-- Material for this exercise follows --
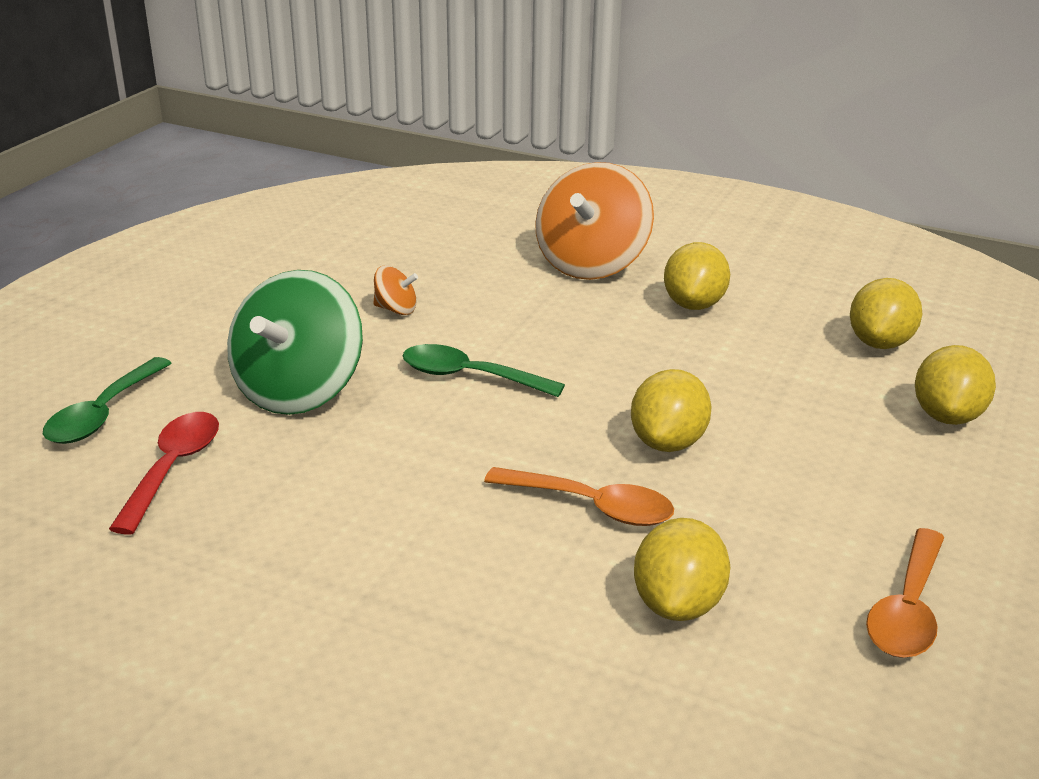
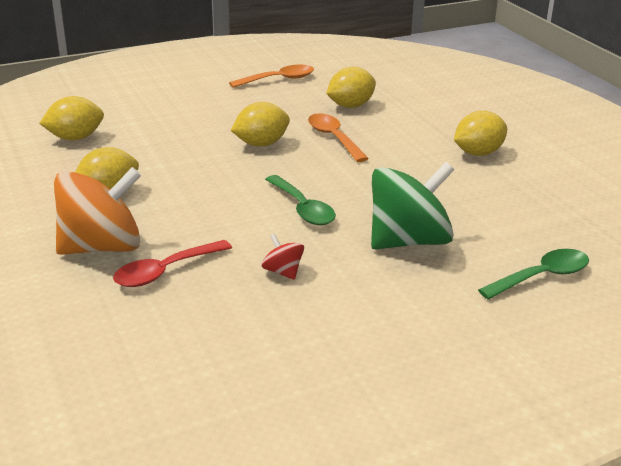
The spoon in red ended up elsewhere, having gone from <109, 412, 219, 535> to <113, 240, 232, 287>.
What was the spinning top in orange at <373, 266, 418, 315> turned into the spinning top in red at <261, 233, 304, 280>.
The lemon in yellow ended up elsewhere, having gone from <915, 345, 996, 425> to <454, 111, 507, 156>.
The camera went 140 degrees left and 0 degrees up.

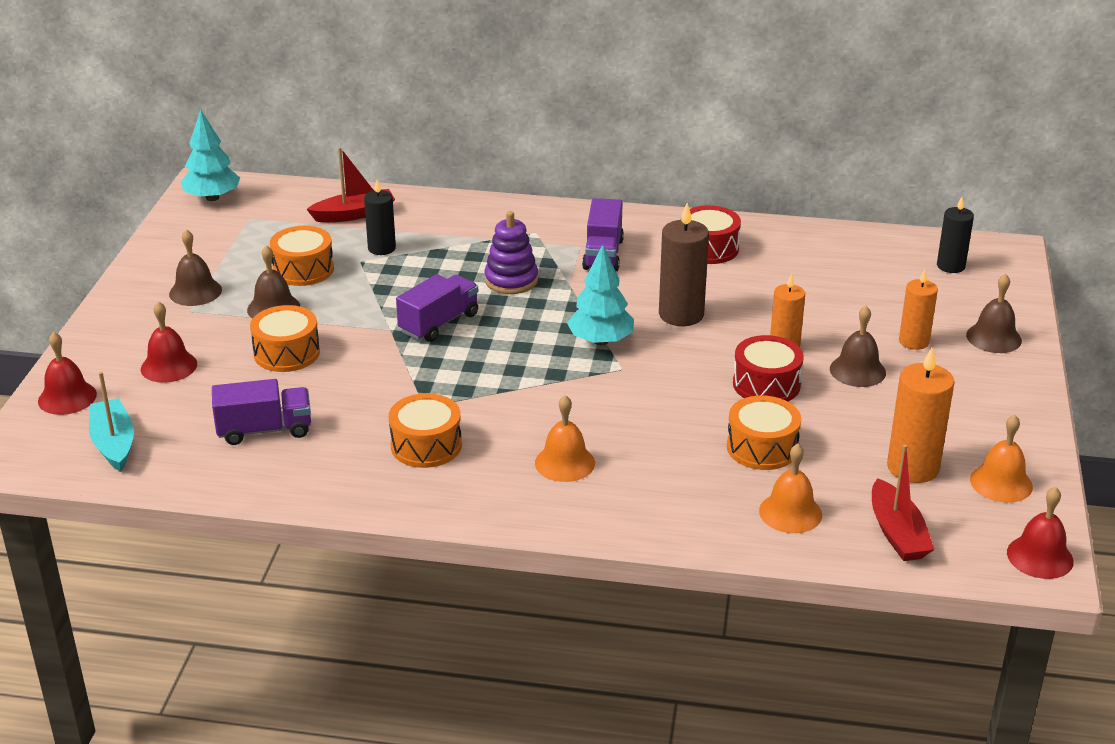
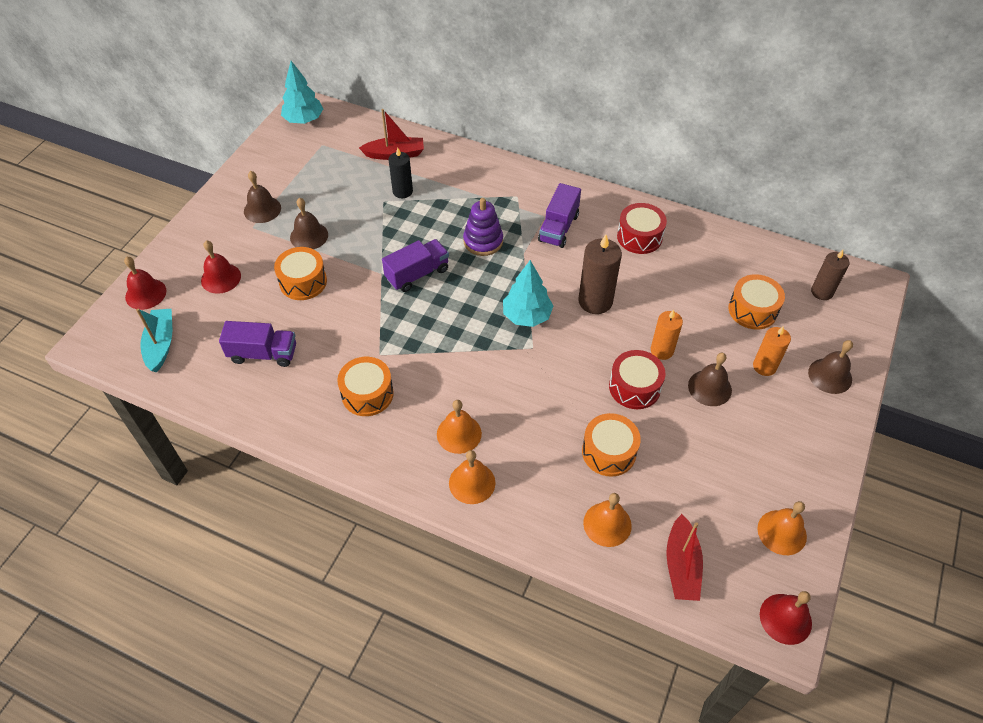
The drum in orange ended up elsewhere, having gone from <270, 226, 334, 286> to <729, 274, 785, 330>.
The second view lost the candle in orange at <887, 348, 955, 483>.
What was the candle in black at <937, 197, 974, 273> turned into the candle in brown at <811, 250, 849, 300>.
The second view gained the bell in orange at <449, 450, 496, 504>.
The camera went 15 degrees right and 20 degrees up.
-- Material for this exercise concluded --
Task details
Once the line containing "What was the spinning" has been found, write out exactly that line and each one after it through the end of the data, leaving out every picture.

Completed exercise
What was the spinning top in orange at <373, 266, 418, 315> turned into the spinning top in red at <261, 233, 304, 280>.
The lemon in yellow ended up elsewhere, having gone from <915, 345, 996, 425> to <454, 111, 507, 156>.
The camera went 140 degrees left and 0 degrees up.

The drum in orange ended up elsewhere, having gone from <270, 226, 334, 286> to <729, 274, 785, 330>.
The second view lost the candle in orange at <887, 348, 955, 483>.
What was the candle in black at <937, 197, 974, 273> turned into the candle in brown at <811, 250, 849, 300>.
The second view gained the bell in orange at <449, 450, 496, 504>.
The camera went 15 degrees right and 20 degrees up.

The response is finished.